▶ _EXERCISE INSTRUCTIONS_: Print the lines that run from the line with "(248, 374) = (448, 462): pink" to the line with "(110, 505) = (718, 297): orange", keeping both end lines, exactly as they appear in the entries below, and nothing else.
━━━ ENTRIES SHOWN ━━━
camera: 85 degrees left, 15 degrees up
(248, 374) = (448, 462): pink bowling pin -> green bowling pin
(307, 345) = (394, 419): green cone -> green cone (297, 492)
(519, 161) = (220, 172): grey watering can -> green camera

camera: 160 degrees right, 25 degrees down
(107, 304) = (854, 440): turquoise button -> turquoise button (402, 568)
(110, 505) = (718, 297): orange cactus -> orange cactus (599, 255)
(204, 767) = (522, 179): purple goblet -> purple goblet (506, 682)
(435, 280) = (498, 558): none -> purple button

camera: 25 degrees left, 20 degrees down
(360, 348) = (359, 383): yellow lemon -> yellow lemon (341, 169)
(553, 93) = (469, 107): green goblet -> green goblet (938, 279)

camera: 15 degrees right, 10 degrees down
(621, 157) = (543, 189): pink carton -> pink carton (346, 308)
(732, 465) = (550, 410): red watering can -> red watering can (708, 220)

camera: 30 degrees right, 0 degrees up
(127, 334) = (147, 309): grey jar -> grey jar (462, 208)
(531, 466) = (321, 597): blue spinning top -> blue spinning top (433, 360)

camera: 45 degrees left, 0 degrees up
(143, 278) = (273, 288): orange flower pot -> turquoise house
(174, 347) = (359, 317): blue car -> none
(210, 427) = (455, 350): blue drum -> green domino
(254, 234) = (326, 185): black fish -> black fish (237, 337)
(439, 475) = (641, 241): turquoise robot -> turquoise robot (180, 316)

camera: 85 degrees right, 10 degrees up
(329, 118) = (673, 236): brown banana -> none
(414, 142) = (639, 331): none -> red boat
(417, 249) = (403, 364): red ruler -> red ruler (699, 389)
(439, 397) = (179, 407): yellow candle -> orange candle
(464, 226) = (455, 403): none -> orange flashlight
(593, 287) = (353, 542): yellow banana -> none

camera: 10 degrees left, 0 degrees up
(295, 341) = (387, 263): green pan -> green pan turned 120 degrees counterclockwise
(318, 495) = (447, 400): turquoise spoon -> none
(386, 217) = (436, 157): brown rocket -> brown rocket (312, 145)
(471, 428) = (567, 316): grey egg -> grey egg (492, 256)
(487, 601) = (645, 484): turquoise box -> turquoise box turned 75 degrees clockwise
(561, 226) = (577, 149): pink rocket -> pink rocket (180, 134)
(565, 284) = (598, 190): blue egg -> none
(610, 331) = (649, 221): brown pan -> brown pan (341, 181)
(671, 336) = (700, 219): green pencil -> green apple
━━━
▶ _TASK RESULT_:
(248, 374) = (448, 462): pink bowling pin -> green bowling pin
(307, 345) = (394, 419): green cone -> green cone (297, 492)
(519, 161) = (220, 172): grey watering can -> green camera

camera: 160 degrees right, 25 degrees down
(107, 304) = (854, 440): turquoise button -> turquoise button (402, 568)
(110, 505) = (718, 297): orange cactus -> orange cactus (599, 255)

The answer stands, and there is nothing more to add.